(Stored entries)
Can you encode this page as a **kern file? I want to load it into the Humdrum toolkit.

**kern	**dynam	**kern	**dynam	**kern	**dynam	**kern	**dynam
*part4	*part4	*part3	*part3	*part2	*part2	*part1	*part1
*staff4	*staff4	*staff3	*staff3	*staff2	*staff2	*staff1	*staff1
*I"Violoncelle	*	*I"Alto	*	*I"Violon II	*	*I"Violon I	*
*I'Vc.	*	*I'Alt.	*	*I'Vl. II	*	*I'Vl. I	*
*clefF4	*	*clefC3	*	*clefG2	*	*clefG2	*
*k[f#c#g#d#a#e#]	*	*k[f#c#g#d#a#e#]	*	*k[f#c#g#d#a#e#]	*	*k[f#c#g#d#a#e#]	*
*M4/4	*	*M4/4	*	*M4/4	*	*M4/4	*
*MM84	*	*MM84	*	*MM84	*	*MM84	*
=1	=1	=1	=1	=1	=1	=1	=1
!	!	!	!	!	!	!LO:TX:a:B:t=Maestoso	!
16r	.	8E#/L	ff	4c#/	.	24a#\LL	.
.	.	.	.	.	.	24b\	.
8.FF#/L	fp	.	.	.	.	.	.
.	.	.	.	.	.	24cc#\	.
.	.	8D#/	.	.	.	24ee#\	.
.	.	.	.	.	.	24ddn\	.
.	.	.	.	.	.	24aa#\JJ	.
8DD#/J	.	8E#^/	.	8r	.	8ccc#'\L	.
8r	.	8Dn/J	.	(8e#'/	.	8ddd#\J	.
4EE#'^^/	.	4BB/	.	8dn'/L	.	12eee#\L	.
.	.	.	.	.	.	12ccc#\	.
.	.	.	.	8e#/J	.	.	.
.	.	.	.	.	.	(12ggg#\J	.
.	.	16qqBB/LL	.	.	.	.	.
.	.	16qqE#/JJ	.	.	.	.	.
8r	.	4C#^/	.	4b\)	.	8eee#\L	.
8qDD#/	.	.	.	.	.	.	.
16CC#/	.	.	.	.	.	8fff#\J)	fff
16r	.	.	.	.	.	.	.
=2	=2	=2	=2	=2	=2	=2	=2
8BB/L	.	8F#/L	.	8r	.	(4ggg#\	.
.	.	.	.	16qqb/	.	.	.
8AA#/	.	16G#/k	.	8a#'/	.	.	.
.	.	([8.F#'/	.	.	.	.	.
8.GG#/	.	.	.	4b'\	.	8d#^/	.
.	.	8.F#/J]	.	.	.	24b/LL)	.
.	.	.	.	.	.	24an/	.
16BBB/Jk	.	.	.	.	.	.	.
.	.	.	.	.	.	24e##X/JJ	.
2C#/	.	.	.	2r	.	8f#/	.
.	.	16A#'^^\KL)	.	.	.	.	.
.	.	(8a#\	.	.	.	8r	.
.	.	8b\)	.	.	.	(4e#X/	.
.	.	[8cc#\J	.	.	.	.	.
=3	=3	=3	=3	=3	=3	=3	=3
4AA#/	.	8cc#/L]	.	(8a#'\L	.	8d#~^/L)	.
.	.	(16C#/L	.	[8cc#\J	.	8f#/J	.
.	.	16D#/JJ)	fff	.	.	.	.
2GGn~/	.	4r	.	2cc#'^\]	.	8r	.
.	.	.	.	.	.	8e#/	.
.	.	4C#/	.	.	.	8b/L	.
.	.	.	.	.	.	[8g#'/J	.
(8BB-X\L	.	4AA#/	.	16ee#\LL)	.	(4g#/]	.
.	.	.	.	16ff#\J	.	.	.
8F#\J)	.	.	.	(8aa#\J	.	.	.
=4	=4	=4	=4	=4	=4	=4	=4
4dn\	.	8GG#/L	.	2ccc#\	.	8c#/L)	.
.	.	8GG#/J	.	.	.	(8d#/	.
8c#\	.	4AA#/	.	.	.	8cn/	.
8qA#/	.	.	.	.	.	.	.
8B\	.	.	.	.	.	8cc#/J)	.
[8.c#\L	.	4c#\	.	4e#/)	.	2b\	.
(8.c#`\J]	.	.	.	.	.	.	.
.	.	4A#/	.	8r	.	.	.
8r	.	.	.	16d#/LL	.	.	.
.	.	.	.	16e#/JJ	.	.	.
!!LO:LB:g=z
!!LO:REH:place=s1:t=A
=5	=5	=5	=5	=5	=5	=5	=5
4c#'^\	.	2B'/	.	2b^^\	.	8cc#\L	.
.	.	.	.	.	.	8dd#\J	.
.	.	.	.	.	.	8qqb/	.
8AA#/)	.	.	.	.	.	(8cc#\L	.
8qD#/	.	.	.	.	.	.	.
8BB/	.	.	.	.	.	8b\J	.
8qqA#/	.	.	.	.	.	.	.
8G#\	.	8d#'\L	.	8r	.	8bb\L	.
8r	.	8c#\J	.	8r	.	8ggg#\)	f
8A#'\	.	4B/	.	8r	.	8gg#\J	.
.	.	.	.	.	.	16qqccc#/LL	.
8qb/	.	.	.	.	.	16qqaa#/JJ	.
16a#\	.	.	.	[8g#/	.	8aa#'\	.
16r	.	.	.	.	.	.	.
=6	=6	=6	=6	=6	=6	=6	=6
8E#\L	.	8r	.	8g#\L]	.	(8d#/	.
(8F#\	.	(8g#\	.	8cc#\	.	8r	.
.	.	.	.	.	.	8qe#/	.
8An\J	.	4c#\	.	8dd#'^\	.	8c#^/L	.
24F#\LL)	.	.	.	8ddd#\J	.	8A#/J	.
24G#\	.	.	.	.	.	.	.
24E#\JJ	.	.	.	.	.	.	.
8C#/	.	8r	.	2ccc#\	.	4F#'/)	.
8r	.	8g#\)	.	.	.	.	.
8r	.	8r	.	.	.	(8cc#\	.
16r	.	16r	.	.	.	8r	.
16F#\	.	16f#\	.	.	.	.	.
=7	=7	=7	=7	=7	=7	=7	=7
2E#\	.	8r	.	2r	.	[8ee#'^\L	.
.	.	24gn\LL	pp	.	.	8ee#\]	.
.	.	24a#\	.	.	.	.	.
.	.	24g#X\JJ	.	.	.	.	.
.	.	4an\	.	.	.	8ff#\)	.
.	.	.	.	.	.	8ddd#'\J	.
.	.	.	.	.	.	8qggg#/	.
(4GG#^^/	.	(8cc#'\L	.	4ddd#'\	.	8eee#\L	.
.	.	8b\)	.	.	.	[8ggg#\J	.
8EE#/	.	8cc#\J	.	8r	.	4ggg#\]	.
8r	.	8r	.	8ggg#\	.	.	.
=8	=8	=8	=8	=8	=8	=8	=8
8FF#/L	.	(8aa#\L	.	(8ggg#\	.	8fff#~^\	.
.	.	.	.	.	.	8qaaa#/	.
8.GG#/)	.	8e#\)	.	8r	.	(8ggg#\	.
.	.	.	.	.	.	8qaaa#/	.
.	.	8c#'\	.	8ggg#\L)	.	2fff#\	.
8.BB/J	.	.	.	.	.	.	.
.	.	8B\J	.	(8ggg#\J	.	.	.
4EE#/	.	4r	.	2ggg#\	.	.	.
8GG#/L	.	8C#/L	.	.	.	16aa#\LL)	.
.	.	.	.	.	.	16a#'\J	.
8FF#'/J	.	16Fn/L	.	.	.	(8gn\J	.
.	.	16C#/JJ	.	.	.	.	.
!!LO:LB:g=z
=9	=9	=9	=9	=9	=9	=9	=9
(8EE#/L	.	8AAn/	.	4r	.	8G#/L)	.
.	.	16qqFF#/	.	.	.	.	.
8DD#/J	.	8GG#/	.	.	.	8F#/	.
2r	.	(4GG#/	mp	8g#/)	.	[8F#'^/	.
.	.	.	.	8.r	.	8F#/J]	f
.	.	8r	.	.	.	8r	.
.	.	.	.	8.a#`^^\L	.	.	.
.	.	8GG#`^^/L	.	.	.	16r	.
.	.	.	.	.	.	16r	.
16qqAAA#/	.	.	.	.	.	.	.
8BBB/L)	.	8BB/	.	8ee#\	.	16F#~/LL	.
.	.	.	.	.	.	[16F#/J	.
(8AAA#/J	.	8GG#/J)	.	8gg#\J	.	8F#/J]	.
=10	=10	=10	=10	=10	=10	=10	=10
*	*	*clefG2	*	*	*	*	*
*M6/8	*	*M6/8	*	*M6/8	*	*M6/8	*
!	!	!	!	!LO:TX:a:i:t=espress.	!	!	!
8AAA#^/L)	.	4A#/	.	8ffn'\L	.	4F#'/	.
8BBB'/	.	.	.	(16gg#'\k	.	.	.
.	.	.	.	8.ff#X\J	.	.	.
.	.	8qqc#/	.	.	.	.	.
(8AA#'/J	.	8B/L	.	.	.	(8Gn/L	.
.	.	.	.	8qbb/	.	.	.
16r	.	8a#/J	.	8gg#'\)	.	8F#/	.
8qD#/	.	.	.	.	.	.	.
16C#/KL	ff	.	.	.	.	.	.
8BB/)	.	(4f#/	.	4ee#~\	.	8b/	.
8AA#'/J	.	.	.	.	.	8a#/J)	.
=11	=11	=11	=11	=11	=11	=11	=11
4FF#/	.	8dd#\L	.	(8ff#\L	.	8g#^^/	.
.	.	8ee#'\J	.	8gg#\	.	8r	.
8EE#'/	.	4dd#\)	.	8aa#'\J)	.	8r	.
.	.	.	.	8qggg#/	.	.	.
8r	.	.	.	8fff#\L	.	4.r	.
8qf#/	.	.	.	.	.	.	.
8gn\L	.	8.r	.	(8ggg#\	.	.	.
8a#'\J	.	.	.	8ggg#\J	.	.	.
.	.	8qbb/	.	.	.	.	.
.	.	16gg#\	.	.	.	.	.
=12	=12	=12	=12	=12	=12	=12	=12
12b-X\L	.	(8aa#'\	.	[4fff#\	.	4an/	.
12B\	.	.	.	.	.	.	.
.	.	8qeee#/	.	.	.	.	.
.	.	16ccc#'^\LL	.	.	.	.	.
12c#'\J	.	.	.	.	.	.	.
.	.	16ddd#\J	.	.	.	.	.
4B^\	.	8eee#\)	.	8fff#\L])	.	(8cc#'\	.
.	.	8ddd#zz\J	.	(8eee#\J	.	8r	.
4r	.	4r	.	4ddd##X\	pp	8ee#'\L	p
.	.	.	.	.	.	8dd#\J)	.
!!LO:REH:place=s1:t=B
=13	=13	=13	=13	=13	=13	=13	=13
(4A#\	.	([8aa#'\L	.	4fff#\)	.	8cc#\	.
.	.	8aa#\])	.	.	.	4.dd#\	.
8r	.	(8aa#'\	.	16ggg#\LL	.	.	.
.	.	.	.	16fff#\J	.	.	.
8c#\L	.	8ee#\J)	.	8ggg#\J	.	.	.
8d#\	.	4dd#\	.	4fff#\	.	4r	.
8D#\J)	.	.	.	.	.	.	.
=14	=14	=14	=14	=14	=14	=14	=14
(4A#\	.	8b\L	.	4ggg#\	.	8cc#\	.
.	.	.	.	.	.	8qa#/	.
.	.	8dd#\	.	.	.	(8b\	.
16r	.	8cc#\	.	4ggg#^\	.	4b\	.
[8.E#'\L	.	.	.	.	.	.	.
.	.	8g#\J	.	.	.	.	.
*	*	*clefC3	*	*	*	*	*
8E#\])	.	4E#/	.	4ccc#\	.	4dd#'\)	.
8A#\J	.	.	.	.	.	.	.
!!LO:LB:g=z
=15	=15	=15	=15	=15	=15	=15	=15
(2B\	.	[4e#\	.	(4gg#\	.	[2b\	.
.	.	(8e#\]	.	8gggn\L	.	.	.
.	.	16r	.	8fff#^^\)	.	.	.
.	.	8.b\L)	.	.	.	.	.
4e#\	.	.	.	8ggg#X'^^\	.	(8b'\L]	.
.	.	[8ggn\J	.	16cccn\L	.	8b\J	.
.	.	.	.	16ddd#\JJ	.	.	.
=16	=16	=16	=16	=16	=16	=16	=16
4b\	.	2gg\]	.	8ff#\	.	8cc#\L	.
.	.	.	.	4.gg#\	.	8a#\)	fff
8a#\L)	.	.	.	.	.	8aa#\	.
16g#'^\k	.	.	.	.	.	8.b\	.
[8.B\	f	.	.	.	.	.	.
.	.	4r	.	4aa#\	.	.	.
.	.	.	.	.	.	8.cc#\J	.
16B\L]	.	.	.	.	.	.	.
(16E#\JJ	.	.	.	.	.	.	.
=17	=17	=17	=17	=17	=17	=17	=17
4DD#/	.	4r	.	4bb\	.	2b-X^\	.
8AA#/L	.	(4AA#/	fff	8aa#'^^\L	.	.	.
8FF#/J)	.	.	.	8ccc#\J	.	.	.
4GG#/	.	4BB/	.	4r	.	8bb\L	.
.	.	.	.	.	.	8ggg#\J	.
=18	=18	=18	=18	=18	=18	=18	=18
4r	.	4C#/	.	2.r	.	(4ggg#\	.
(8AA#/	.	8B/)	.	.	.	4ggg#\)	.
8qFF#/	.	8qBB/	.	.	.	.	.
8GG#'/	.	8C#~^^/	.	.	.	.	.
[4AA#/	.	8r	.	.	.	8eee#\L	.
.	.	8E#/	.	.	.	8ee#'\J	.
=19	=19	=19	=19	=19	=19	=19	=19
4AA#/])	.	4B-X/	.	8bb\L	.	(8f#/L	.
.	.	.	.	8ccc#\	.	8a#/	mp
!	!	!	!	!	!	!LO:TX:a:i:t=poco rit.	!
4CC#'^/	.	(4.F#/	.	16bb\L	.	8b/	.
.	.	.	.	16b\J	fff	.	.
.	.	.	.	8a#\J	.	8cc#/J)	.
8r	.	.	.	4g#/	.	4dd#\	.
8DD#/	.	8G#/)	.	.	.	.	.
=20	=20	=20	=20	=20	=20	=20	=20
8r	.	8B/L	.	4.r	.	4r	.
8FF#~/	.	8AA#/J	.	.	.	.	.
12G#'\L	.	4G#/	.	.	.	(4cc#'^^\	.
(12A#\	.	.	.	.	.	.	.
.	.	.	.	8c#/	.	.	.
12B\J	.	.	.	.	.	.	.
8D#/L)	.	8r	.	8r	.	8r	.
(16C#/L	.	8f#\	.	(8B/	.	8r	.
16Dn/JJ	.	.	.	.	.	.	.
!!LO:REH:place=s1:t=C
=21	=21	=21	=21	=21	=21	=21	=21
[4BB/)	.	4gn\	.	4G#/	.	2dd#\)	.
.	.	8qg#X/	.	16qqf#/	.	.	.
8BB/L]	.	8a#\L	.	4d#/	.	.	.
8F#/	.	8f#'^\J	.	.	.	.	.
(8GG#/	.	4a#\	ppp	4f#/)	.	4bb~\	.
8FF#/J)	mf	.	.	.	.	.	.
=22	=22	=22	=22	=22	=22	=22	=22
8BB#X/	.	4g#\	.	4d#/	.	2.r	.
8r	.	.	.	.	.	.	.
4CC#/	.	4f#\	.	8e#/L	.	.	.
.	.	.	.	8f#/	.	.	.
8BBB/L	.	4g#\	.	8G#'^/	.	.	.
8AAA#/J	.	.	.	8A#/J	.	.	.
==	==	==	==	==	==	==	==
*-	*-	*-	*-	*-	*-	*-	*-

### TASK DIRECTIONS
Gather every line of the listing that contains the string "place", and copy each of those lines out.

### REPLY TO THE TASK
!!LO:REH:place=s1:t=A
!!LO:REH:place=s1:t=B
!!LO:REH:place=s1:t=C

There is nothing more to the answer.